WORK REQUIRED
Under this line are the records; write out word for word the part that begins at the line containing "C2: 6.8uF (plus" and ends at the line containing "IC101 pin P1.5: PUMP -> KEY", and no more.

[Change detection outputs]
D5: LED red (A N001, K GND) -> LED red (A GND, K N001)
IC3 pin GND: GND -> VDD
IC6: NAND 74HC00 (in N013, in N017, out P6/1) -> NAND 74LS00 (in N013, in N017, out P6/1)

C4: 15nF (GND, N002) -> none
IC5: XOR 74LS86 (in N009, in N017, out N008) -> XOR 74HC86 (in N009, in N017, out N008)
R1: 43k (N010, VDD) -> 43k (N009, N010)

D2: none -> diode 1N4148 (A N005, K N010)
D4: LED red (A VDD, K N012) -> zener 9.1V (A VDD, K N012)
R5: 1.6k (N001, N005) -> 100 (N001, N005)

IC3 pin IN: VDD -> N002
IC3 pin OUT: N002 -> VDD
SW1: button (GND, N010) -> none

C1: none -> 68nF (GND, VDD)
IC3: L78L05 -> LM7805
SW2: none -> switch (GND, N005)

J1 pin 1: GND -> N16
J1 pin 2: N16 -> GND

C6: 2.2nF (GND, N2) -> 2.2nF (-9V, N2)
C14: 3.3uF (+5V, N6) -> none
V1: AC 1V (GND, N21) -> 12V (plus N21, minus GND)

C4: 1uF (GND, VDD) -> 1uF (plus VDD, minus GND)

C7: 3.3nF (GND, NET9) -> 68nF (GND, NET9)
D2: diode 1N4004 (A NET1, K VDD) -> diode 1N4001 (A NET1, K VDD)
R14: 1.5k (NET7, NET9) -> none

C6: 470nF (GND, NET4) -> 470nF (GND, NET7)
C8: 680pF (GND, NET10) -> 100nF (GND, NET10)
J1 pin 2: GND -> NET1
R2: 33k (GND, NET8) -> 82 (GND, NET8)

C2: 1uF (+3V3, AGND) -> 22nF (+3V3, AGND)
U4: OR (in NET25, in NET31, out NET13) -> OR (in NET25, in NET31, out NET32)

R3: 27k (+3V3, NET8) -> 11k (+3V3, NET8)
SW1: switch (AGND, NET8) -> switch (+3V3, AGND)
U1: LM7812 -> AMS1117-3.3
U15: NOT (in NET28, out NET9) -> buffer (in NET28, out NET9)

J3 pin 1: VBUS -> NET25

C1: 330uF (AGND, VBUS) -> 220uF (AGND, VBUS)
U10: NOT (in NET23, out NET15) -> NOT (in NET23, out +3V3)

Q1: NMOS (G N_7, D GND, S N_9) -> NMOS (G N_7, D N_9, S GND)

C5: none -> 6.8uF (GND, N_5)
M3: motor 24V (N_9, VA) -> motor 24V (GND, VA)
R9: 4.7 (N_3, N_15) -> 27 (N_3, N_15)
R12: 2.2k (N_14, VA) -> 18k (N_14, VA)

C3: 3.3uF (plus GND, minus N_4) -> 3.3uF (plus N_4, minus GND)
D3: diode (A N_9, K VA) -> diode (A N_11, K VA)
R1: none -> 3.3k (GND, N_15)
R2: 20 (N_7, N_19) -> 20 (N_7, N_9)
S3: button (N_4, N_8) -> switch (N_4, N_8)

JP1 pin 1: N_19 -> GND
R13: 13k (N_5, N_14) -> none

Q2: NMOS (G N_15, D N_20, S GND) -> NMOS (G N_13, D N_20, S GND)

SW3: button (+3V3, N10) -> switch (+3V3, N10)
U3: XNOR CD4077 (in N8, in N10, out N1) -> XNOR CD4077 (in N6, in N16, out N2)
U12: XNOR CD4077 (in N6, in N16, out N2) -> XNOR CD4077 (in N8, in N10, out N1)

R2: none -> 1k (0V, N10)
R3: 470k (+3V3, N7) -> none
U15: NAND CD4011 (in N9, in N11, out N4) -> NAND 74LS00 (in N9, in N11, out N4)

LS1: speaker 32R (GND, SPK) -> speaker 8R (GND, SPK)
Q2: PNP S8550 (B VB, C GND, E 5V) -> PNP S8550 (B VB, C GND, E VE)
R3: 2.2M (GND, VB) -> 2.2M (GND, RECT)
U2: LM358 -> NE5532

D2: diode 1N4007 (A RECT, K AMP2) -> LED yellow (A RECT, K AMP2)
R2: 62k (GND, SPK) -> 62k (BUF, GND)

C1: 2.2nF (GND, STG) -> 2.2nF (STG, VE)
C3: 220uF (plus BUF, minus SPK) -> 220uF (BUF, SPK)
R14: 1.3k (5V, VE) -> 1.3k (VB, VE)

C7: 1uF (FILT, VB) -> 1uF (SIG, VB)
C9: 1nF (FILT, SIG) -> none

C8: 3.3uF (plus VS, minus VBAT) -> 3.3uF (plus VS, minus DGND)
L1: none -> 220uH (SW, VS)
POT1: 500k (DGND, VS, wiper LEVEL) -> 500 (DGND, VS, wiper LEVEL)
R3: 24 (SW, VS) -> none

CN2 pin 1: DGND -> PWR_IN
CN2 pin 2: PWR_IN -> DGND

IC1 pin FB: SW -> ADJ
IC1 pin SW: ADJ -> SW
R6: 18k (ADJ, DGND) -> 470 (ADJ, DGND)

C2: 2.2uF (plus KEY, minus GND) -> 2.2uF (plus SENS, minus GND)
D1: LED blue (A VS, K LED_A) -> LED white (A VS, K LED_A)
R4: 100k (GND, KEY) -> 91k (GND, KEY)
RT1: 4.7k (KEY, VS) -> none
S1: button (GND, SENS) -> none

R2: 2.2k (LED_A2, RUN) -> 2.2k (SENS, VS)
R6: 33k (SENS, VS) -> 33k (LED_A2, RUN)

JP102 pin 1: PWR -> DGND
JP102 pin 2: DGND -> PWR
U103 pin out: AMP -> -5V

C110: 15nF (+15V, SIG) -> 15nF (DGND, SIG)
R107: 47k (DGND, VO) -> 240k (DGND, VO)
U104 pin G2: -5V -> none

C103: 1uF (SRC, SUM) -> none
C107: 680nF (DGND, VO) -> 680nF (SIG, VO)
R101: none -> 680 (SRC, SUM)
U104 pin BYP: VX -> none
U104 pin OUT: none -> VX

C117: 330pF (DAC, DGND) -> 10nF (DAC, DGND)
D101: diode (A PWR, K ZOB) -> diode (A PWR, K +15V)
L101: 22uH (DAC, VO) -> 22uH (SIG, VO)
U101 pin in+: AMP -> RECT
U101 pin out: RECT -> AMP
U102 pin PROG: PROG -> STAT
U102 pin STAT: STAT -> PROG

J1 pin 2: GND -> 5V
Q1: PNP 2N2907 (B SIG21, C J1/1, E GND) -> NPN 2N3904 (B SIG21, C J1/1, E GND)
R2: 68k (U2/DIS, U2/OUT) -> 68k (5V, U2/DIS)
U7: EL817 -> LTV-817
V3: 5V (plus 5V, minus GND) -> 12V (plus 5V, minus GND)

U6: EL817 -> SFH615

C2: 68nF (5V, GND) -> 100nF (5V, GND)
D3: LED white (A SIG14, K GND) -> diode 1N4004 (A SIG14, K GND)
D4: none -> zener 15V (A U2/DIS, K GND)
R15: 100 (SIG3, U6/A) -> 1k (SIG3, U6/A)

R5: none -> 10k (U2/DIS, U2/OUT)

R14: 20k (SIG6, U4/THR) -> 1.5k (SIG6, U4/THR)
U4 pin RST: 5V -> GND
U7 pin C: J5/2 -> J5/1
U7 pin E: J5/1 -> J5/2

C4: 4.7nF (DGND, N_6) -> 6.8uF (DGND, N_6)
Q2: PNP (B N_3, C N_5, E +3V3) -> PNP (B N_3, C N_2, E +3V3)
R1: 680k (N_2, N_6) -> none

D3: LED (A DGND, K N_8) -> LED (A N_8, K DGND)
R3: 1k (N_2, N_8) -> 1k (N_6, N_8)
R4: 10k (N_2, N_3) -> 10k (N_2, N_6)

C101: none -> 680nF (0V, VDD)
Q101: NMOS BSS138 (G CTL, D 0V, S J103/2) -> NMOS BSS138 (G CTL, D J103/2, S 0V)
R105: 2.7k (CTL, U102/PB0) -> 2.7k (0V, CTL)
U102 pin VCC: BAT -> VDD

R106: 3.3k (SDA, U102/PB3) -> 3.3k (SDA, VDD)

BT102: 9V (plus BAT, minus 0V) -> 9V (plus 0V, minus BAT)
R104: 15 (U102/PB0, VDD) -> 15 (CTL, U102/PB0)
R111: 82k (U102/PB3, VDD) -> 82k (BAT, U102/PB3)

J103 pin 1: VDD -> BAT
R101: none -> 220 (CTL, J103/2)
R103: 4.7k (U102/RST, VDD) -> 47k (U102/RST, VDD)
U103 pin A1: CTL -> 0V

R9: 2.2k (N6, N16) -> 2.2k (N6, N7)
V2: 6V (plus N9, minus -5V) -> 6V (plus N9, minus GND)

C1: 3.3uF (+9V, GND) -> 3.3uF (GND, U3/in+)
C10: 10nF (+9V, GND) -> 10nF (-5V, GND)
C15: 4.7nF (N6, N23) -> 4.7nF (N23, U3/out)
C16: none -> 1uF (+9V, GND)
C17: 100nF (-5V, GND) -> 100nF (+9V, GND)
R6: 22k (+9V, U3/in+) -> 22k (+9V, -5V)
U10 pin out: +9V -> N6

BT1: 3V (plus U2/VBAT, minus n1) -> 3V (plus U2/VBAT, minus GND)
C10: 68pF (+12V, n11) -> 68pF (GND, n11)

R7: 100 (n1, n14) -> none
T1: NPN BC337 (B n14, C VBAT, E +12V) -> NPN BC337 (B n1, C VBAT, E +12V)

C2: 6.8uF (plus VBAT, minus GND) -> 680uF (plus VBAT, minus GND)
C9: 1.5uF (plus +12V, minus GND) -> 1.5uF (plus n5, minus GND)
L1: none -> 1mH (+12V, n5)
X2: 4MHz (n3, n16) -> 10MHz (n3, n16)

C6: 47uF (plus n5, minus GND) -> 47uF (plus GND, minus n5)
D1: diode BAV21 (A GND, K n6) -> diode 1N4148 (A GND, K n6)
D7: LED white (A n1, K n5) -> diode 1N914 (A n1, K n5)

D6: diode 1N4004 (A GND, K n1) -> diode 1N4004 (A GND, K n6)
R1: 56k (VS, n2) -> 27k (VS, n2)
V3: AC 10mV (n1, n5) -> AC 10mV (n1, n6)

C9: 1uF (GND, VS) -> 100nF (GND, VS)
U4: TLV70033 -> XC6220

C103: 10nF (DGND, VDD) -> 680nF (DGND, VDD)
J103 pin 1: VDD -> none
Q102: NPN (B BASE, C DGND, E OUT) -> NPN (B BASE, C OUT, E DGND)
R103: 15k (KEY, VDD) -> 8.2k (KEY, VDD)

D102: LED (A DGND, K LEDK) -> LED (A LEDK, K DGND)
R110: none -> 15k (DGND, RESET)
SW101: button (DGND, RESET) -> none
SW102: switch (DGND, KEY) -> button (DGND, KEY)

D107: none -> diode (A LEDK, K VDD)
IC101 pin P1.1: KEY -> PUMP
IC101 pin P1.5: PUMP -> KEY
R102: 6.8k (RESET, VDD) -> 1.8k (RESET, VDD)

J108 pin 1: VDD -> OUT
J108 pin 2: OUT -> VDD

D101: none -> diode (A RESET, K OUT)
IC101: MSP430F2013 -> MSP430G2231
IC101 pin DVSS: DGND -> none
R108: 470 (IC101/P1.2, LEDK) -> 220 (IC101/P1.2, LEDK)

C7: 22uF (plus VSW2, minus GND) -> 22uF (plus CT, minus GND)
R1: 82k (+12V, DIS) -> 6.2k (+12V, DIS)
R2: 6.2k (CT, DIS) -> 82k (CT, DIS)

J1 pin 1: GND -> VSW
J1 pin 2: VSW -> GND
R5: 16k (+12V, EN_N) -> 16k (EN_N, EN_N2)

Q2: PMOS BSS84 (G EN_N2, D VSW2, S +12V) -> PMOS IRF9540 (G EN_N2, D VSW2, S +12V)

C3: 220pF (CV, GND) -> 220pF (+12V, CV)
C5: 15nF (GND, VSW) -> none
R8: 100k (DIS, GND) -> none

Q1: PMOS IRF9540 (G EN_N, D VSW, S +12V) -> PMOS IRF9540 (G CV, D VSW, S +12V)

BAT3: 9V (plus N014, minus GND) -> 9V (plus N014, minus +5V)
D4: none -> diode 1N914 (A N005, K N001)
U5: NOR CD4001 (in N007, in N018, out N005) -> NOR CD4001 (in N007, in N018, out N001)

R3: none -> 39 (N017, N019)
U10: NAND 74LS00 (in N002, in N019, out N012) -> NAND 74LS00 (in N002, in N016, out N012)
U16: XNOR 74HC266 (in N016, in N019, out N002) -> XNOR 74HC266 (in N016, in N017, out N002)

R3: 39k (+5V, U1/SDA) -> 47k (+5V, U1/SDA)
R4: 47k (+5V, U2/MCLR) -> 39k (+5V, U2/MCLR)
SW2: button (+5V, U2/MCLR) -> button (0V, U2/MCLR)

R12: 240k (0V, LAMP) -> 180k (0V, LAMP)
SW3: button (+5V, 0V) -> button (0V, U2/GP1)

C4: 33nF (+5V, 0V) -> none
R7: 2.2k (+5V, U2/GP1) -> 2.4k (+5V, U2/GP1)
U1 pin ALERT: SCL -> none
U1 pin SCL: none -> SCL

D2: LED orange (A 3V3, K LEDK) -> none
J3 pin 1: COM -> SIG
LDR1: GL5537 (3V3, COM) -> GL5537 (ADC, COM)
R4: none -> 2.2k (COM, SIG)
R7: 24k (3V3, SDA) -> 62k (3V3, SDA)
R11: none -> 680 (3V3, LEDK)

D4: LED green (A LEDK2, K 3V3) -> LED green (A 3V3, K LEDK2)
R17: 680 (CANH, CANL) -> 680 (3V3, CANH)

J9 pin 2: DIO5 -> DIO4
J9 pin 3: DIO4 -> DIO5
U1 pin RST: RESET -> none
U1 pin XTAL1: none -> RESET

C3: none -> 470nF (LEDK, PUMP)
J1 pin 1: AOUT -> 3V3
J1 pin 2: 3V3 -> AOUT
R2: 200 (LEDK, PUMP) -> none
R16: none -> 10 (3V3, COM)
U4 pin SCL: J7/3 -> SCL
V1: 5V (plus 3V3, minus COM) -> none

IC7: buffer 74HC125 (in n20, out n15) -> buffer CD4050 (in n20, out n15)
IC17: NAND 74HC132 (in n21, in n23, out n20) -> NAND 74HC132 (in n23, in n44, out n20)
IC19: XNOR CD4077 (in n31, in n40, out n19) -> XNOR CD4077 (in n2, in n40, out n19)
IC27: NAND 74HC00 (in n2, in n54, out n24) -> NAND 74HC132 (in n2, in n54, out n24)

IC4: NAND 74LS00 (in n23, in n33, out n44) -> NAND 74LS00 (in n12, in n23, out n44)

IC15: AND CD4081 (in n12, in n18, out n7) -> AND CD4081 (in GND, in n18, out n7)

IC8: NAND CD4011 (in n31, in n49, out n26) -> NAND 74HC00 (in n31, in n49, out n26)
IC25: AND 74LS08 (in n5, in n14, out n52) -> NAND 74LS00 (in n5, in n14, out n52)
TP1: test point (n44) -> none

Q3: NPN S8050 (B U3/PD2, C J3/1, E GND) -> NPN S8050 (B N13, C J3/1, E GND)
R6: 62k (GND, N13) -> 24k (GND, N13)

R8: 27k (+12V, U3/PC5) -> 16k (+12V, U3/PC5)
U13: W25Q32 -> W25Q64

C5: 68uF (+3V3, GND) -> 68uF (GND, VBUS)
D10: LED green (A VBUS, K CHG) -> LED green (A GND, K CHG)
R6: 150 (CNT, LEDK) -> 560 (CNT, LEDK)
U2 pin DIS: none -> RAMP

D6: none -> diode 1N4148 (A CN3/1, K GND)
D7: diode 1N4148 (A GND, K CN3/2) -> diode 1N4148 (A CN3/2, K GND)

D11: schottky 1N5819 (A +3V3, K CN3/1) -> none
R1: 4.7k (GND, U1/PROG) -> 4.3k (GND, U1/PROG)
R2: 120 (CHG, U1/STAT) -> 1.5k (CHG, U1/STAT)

SOLUTION
C2: 6.8uF (plus VBAT, minus GND) -> 680uF (plus VBAT, minus GND)
C9: 1.5uF (plus +12V, minus GND) -> 1.5uF (plus n5, minus GND)
L1: none -> 1mH (+12V, n5)
X2: 4MHz (n3, n16) -> 10MHz (n3, n16)

C6: 47uF (plus n5, minus GND) -> 47uF (plus GND, minus n5)
D1: diode BAV21 (A GND, K n6) -> diode 1N4148 (A GND, K n6)
D7: LED white (A n1, K n5) -> diode 1N914 (A n1, K n5)

D6: diode 1N4004 (A GND, K n1) -> diode 1N4004 (A GND, K n6)
R1: 56k (VS, n2) -> 27k (VS, n2)
V3: AC 10mV (n1, n5) -> AC 10mV (n1, n6)

C9: 1uF (GND, VS) -> 100nF (GND, VS)
U4: TLV70033 -> XC6220

C103: 10nF (DGND, VDD) -> 680nF (DGND, VDD)
J103 pin 1: VDD -> none
Q102: NPN (B BASE, C DGND, E OUT) -> NPN (B BASE, C OUT, E DGND)
R103: 15k (KEY, VDD) -> 8.2k (KEY, VDD)

D102: LED (A DGND, K LEDK) -> LED (A LEDK, K DGND)
R110: none -> 15k (DGND, RESET)
SW101: button (DGND, RESET) -> none
SW102: switch (DGND, KEY) -> button (DGND, KEY)

D107: none -> diode (A LEDK, K VDD)
IC101 pin P1.1: KEY -> PUMP
IC101 pin P1.5: PUMP -> KEY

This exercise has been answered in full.